Do this:
Please reproduce the rows below from the line with "purple semicircle: moved 4 px up" to the line with "purple semicircle: rotated 115", including both of those lines, and omit the pictures.

Provided records:

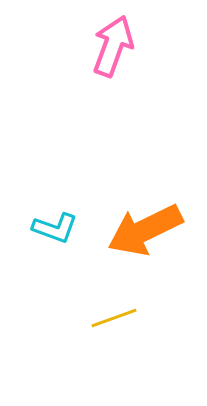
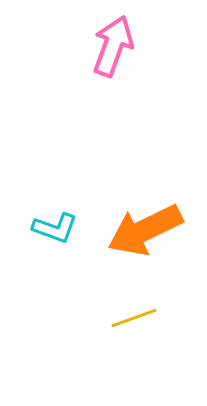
yellow line: moved 20 px right
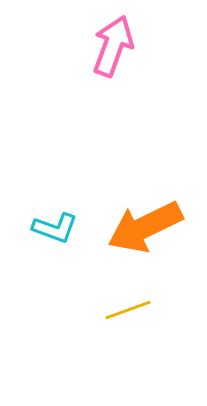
orange arrow: moved 3 px up
yellow line: moved 6 px left, 8 px up
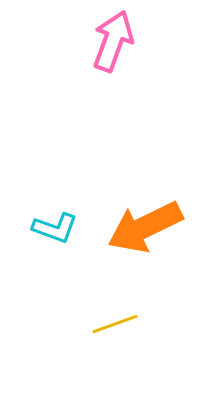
pink arrow: moved 5 px up
yellow line: moved 13 px left, 14 px down
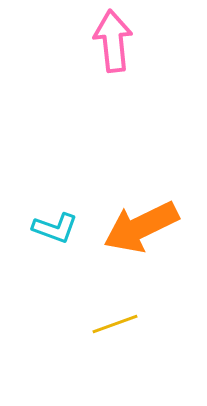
pink arrow: rotated 26 degrees counterclockwise
orange arrow: moved 4 px left
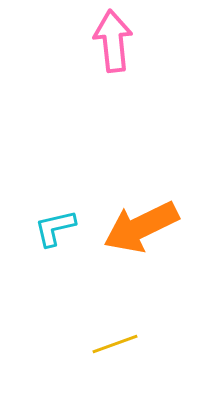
cyan L-shape: rotated 147 degrees clockwise
yellow line: moved 20 px down
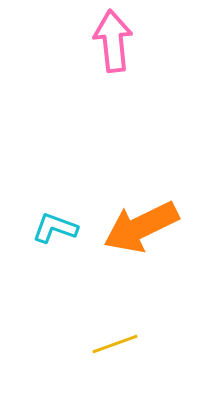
cyan L-shape: rotated 33 degrees clockwise
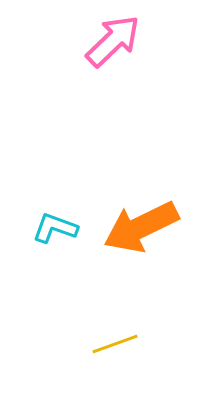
pink arrow: rotated 52 degrees clockwise
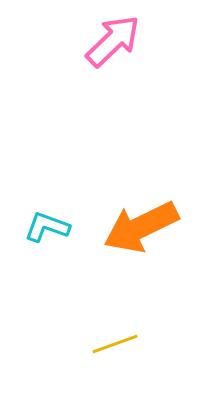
cyan L-shape: moved 8 px left, 1 px up
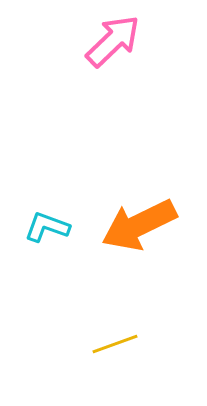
orange arrow: moved 2 px left, 2 px up
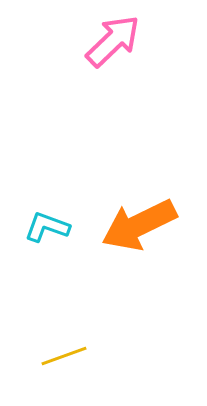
yellow line: moved 51 px left, 12 px down
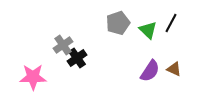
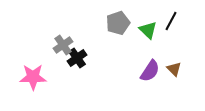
black line: moved 2 px up
brown triangle: rotated 21 degrees clockwise
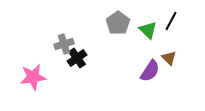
gray pentagon: rotated 15 degrees counterclockwise
gray cross: moved 1 px right, 1 px up; rotated 18 degrees clockwise
brown triangle: moved 5 px left, 11 px up
pink star: rotated 8 degrees counterclockwise
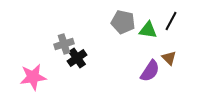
gray pentagon: moved 5 px right, 1 px up; rotated 25 degrees counterclockwise
green triangle: rotated 36 degrees counterclockwise
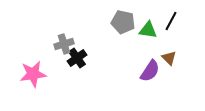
pink star: moved 3 px up
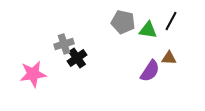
brown triangle: rotated 42 degrees counterclockwise
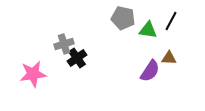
gray pentagon: moved 4 px up
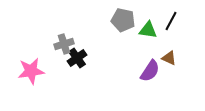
gray pentagon: moved 2 px down
brown triangle: rotated 21 degrees clockwise
pink star: moved 2 px left, 3 px up
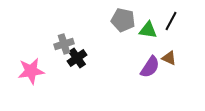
purple semicircle: moved 4 px up
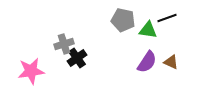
black line: moved 4 px left, 3 px up; rotated 42 degrees clockwise
brown triangle: moved 2 px right, 4 px down
purple semicircle: moved 3 px left, 5 px up
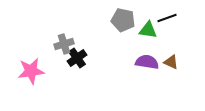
purple semicircle: rotated 115 degrees counterclockwise
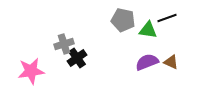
purple semicircle: rotated 30 degrees counterclockwise
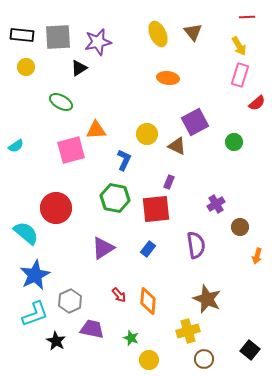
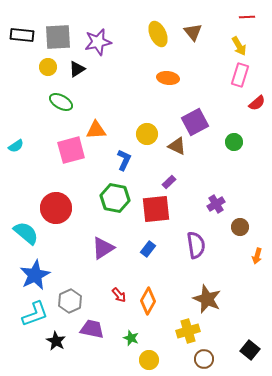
yellow circle at (26, 67): moved 22 px right
black triangle at (79, 68): moved 2 px left, 1 px down
purple rectangle at (169, 182): rotated 24 degrees clockwise
orange diamond at (148, 301): rotated 24 degrees clockwise
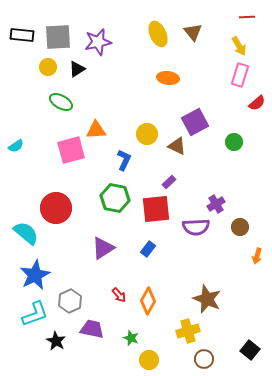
purple semicircle at (196, 245): moved 18 px up; rotated 96 degrees clockwise
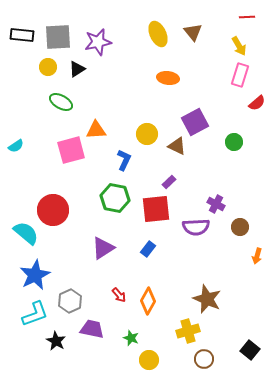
purple cross at (216, 204): rotated 30 degrees counterclockwise
red circle at (56, 208): moved 3 px left, 2 px down
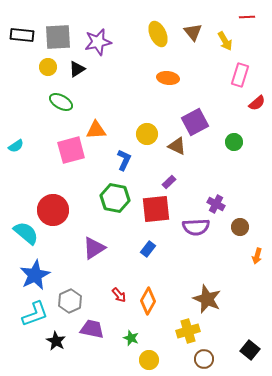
yellow arrow at (239, 46): moved 14 px left, 5 px up
purple triangle at (103, 248): moved 9 px left
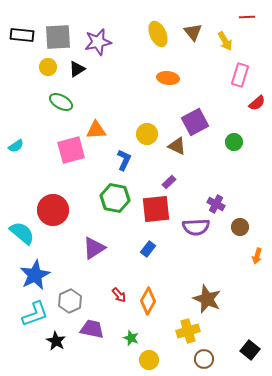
cyan semicircle at (26, 233): moved 4 px left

Reply:
purple semicircle: moved 4 px up
black line: moved 4 px left, 3 px up; rotated 42 degrees clockwise
brown triangle: moved 2 px right, 4 px down
purple semicircle: moved 3 px left, 5 px up
purple semicircle: rotated 115 degrees counterclockwise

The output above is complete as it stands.